--- START ---

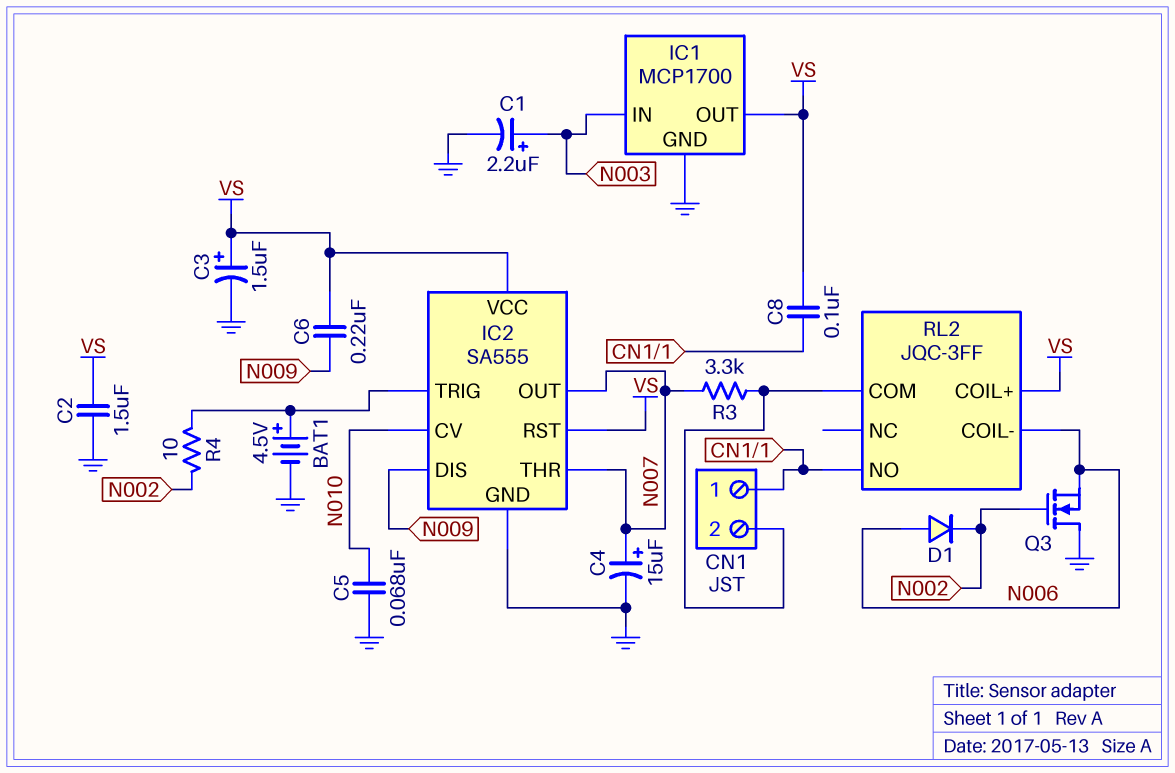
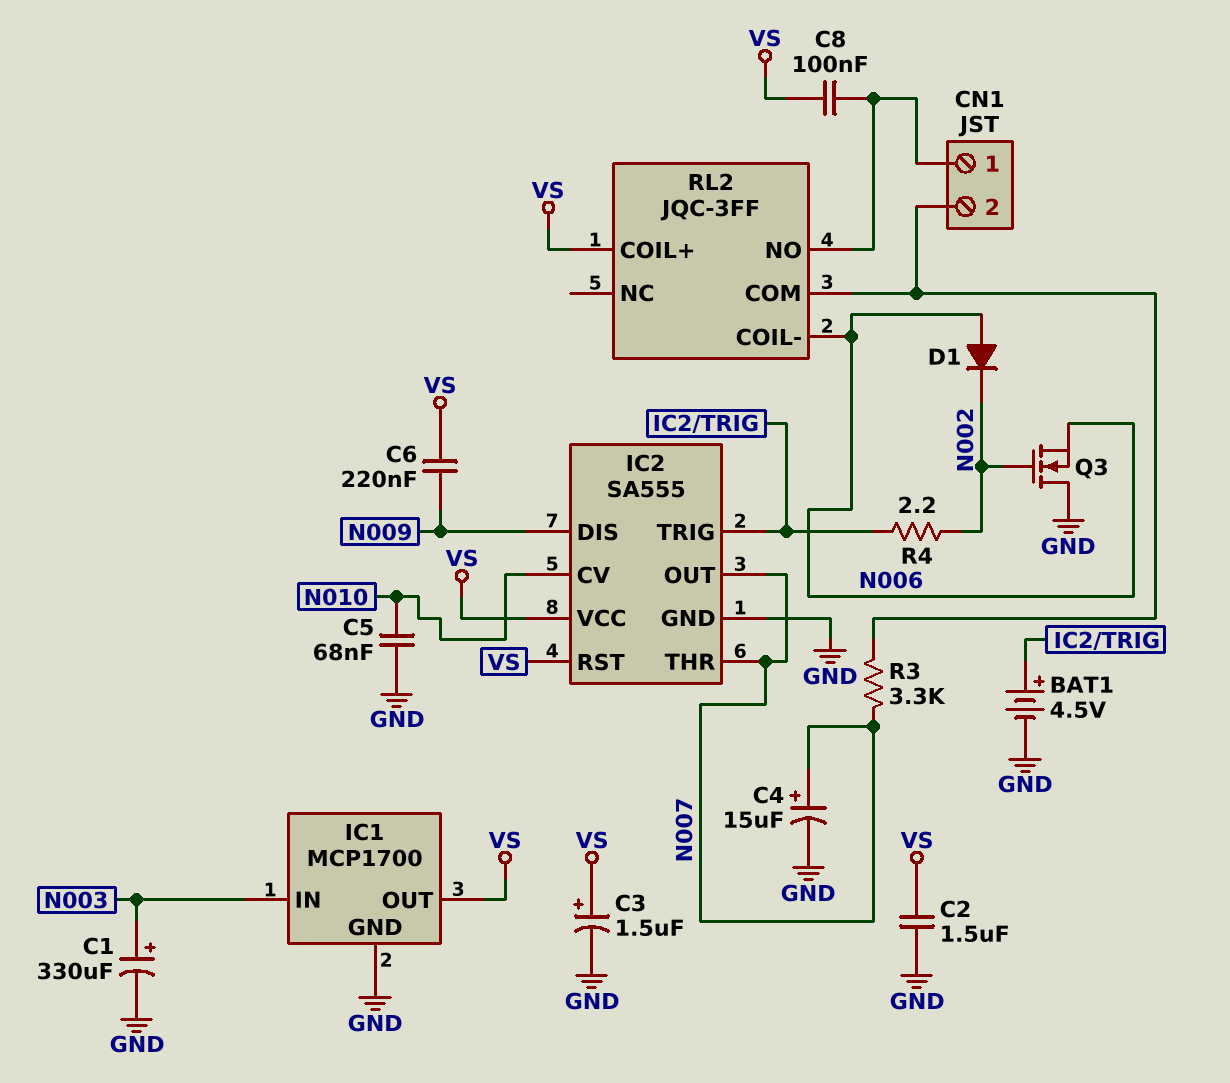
C1: 2.2uF (plus N003, minus GND) -> 330uF (plus N003, minus GND)
R4: 10 (IC2/TRIG, N002) -> 2.2 (IC2/TRIG, N002)

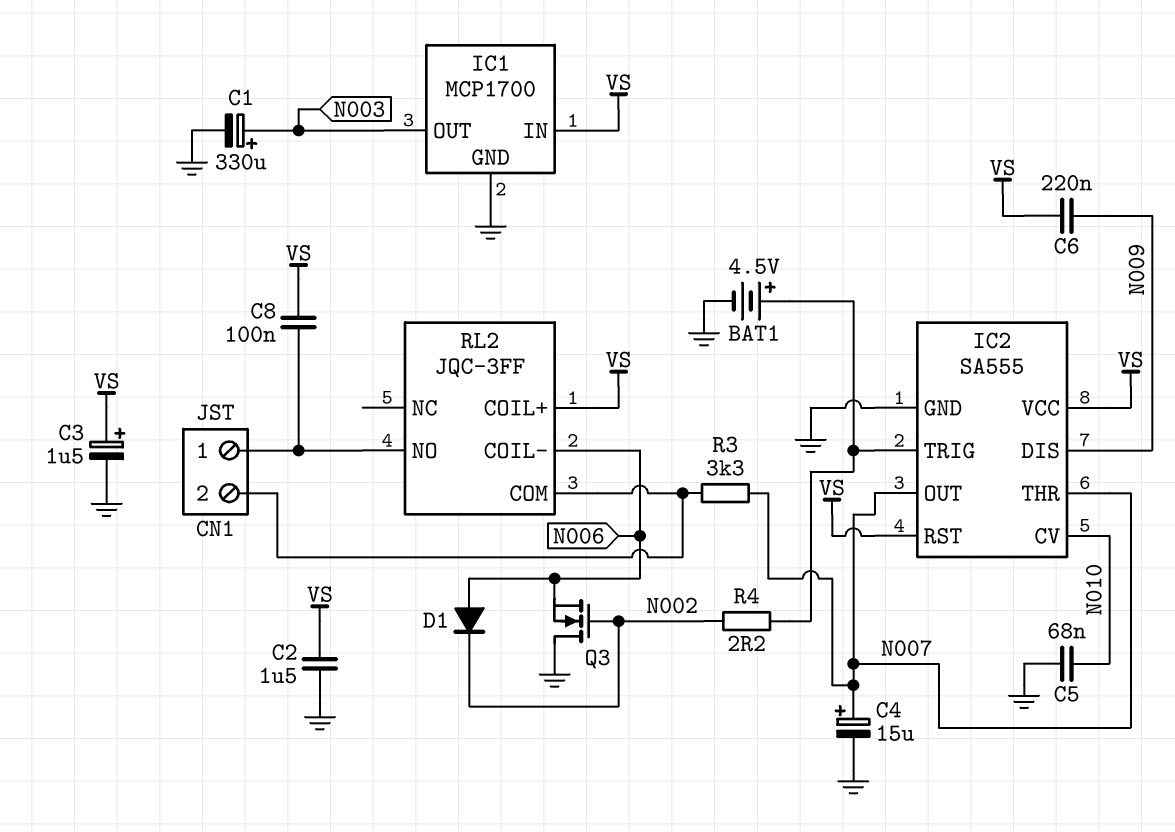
IC1 pin IN: N003 -> VS
IC1 pin OUT: VS -> N003

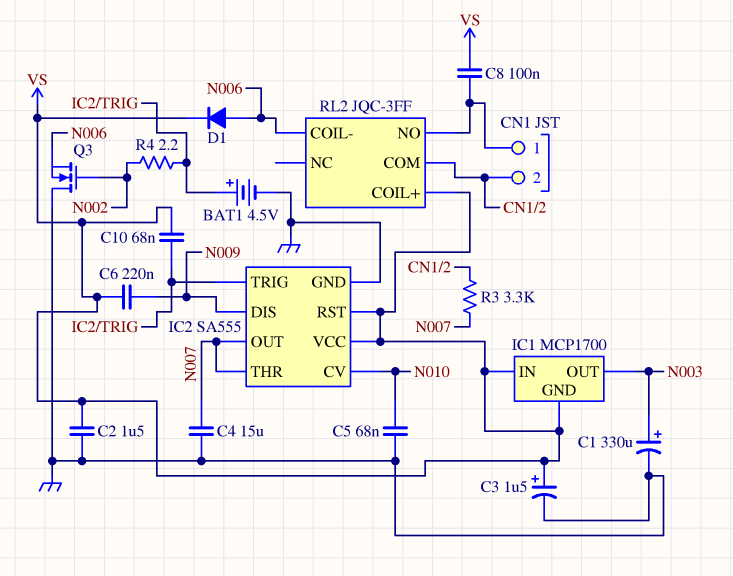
C4: 15uF (plus N007, minus GND) -> 15uF (GND, N007)
C10: none -> 68nF (IC2/TRIG, VS)
D1: diode (A N006, K N002) -> diode (A N006, K VS)
IC1 pin GND: GND -> VS

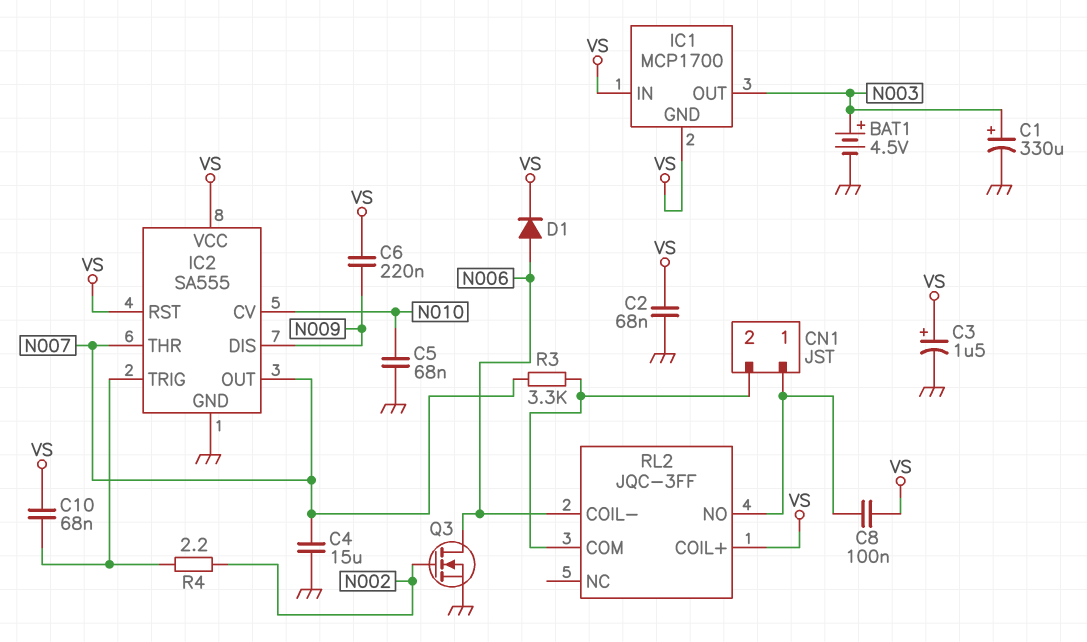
BAT1: 4.5V (plus IC2/TRIG, minus GND) -> 4.5V (plus N003, minus GND)
C2: 1.5uF (GND, VS) -> 68nF (GND, VS)
Q3: NMOS (G N002, D GND, S N006) -> NMOS (G N002, D N006, S GND)

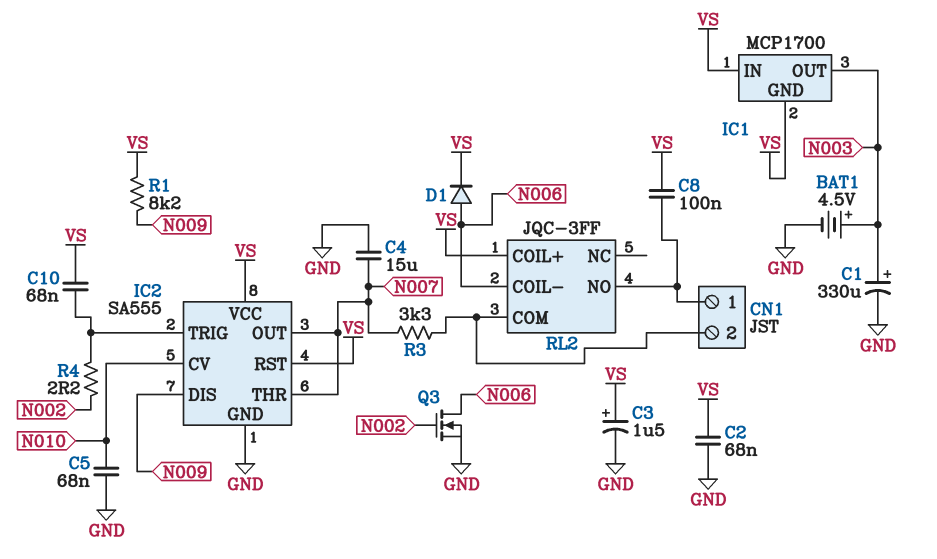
C6: 220nF (N009, VS) -> none
R1: none -> 8.2k (N009, VS)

--- END ---

* WHAT THE TASK ASKS
The entries above, every one of them, should be retyped exactly, with no pictures carried over.

* YOUR RESPONSE
C1: 2.2uF (plus N003, minus GND) -> 330uF (plus N003, minus GND)
R4: 10 (IC2/TRIG, N002) -> 2.2 (IC2/TRIG, N002)

IC1 pin IN: N003 -> VS
IC1 pin OUT: VS -> N003

C4: 15uF (plus N007, minus GND) -> 15uF (GND, N007)
C10: none -> 68nF (IC2/TRIG, VS)
D1: diode (A N006, K N002) -> diode (A N006, K VS)
IC1 pin GND: GND -> VS

BAT1: 4.5V (plus IC2/TRIG, minus GND) -> 4.5V (plus N003, minus GND)
C2: 1.5uF (GND, VS) -> 68nF (GND, VS)
Q3: NMOS (G N002, D GND, S N006) -> NMOS (G N002, D N006, S GND)

C6: 220nF (N009, VS) -> none
R1: none -> 8.2k (N009, VS)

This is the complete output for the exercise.